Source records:

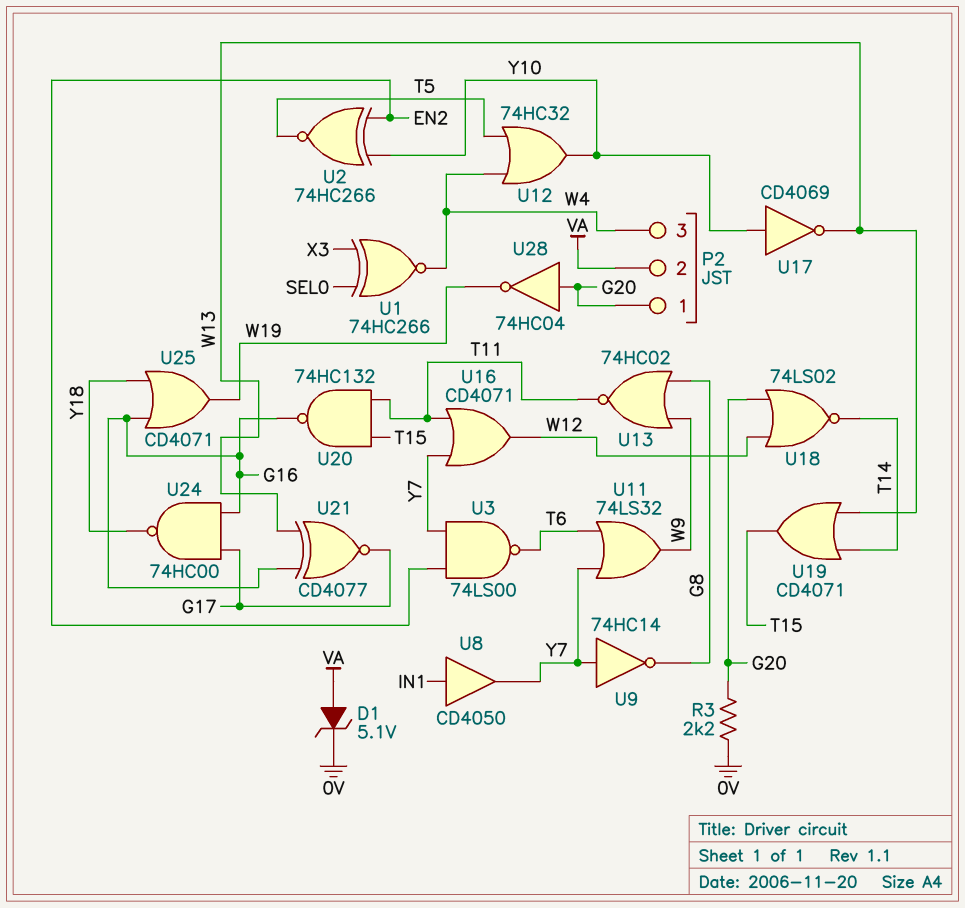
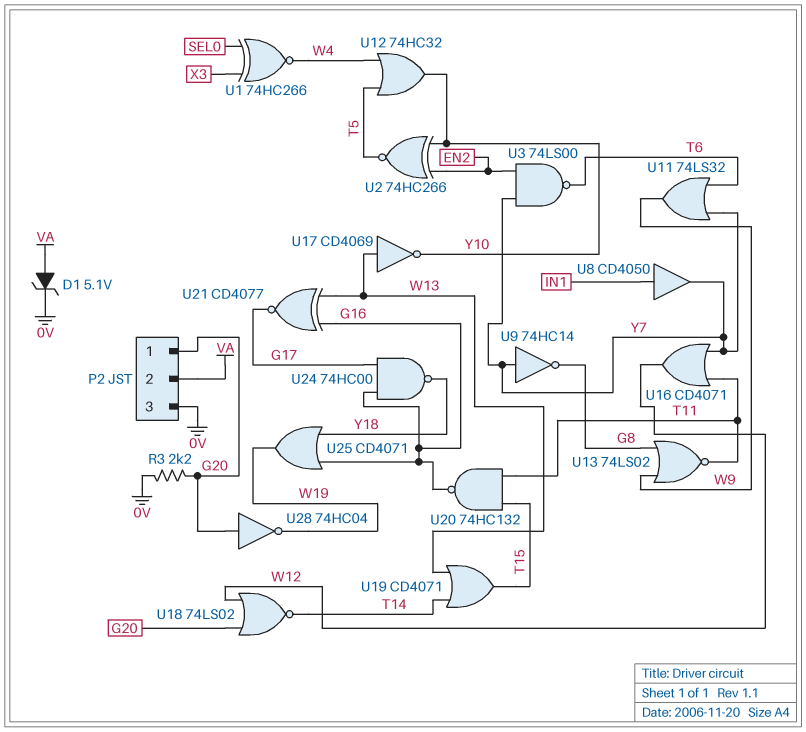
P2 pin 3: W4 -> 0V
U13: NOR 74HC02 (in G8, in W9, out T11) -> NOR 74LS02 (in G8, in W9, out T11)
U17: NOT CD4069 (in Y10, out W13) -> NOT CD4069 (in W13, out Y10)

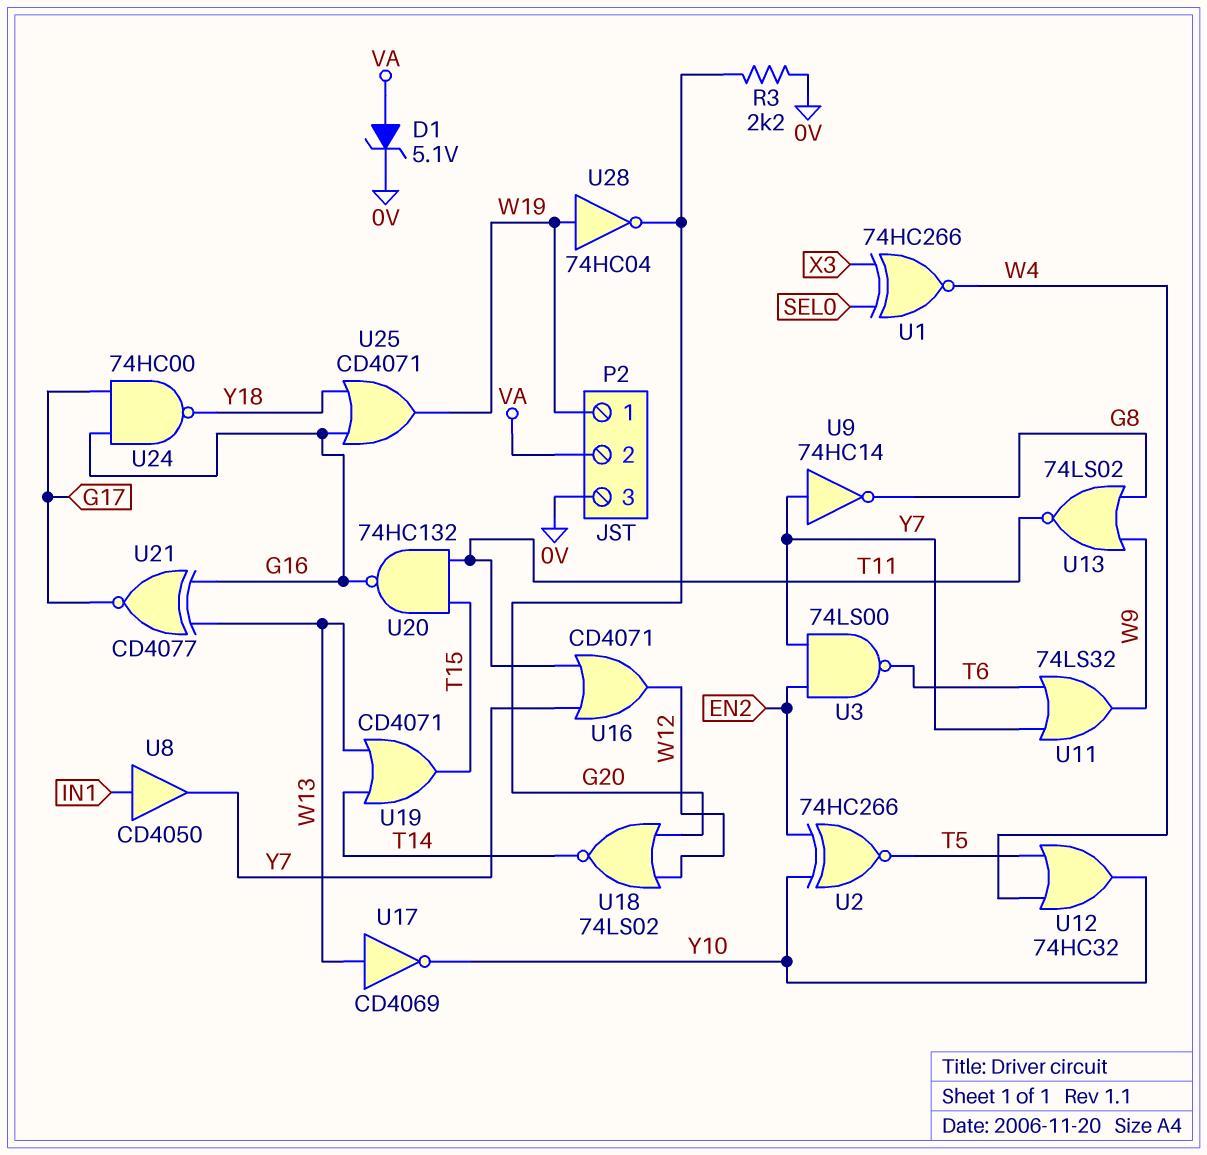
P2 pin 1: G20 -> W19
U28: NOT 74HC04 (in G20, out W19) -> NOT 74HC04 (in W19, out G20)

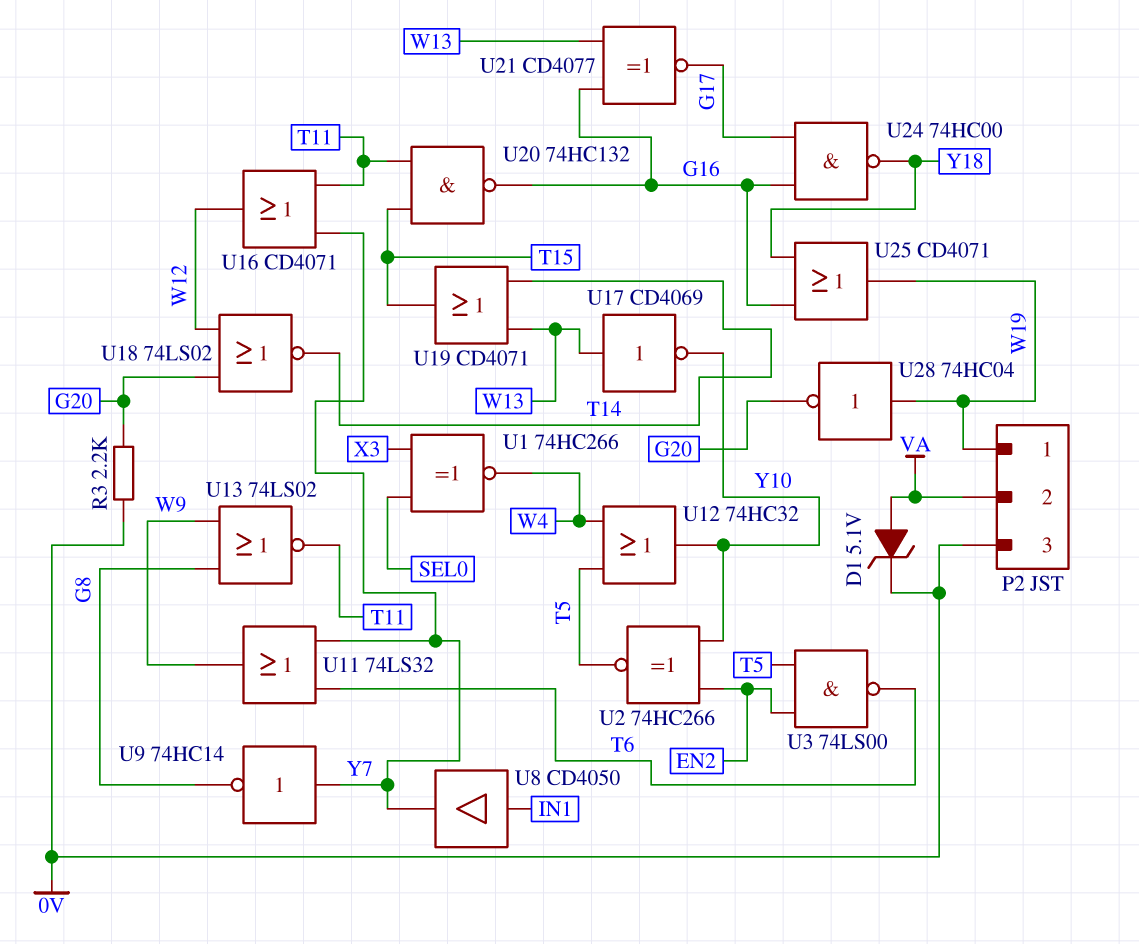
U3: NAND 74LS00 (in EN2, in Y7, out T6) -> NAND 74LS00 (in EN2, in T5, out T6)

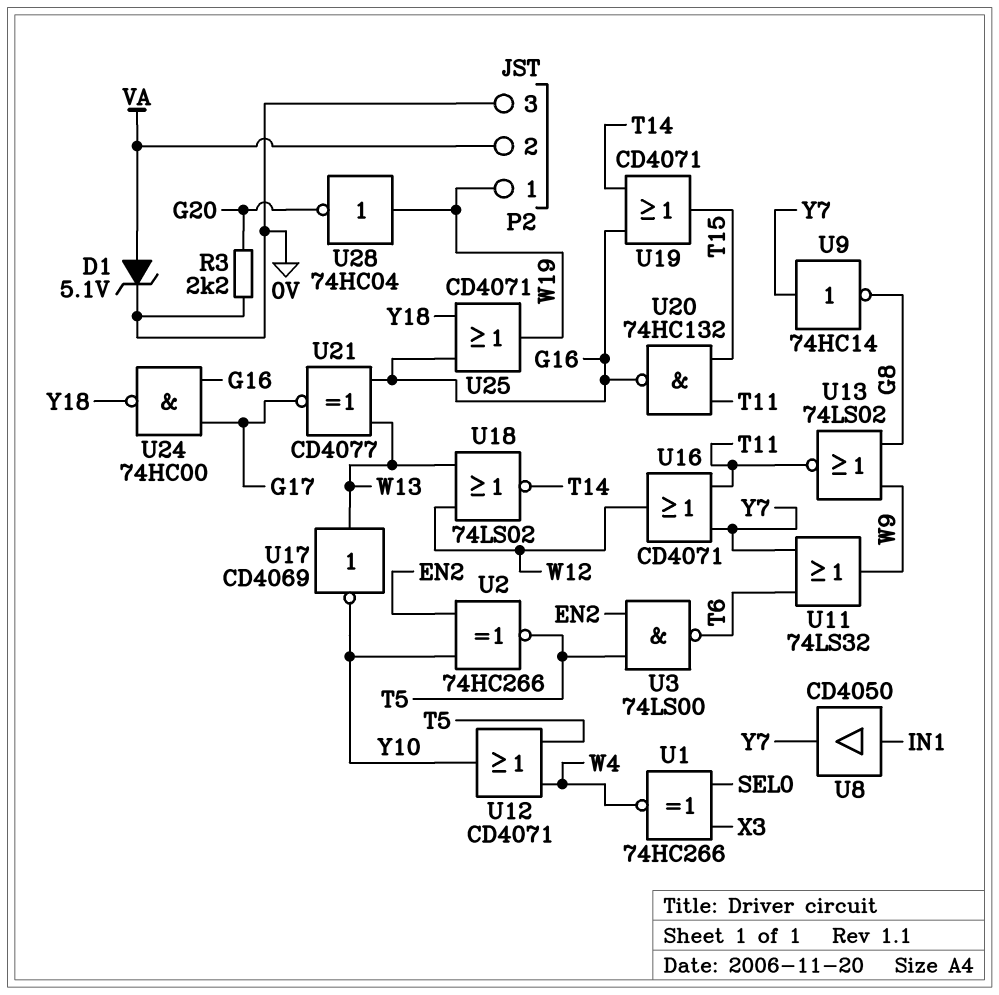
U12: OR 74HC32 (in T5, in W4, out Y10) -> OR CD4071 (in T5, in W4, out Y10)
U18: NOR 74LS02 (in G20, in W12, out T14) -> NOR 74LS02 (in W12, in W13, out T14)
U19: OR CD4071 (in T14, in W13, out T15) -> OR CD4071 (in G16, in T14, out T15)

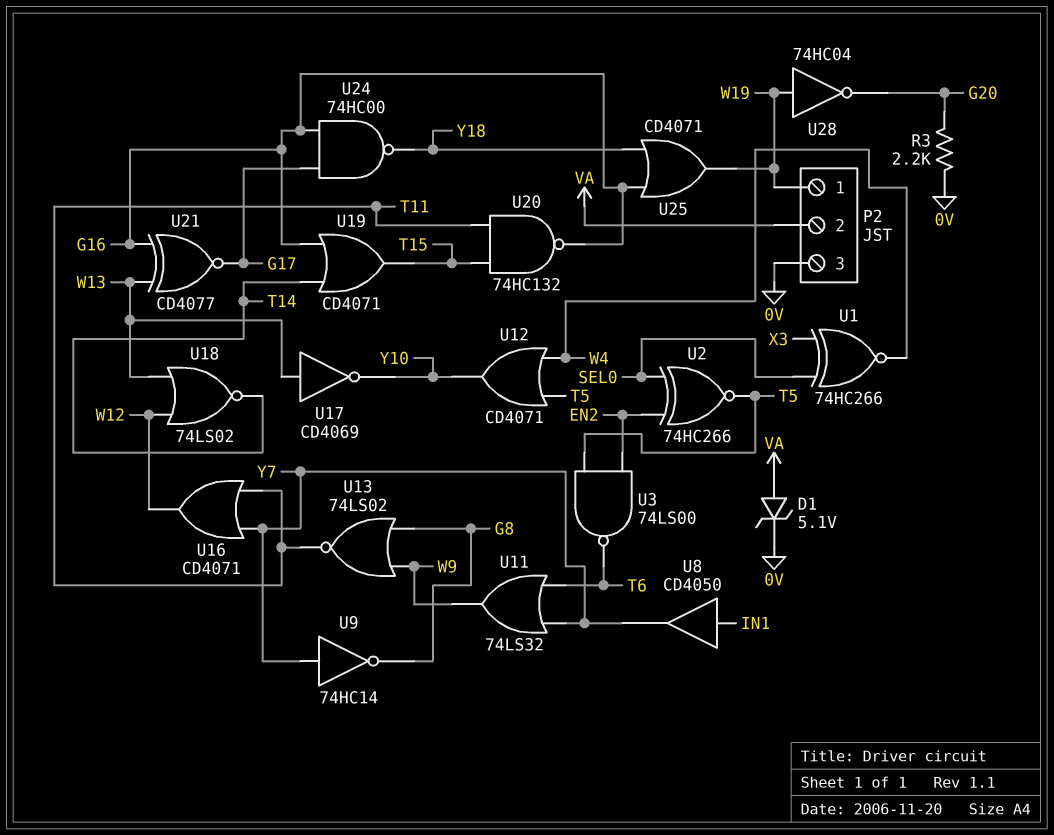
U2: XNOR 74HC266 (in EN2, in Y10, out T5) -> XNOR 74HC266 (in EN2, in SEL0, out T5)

• _GOAL OF THE EXERCISE_
Return only the lines from the one that contains "U12: OR 74HC32" through the closing line of the data, inclusive, reproduced exactly and with every picture left out.

• _RESPONSE AREA_
U12: OR 74HC32 (in T5, in W4, out Y10) -> OR CD4071 (in T5, in W4, out Y10)
U18: NOR 74LS02 (in G20, in W12, out T14) -> NOR 74LS02 (in W12, in W13, out T14)
U19: OR CD4071 (in T14, in W13, out T15) -> OR CD4071 (in G16, in T14, out T15)

U2: XNOR 74HC266 (in EN2, in Y10, out T5) -> XNOR 74HC266 (in EN2, in SEL0, out T5)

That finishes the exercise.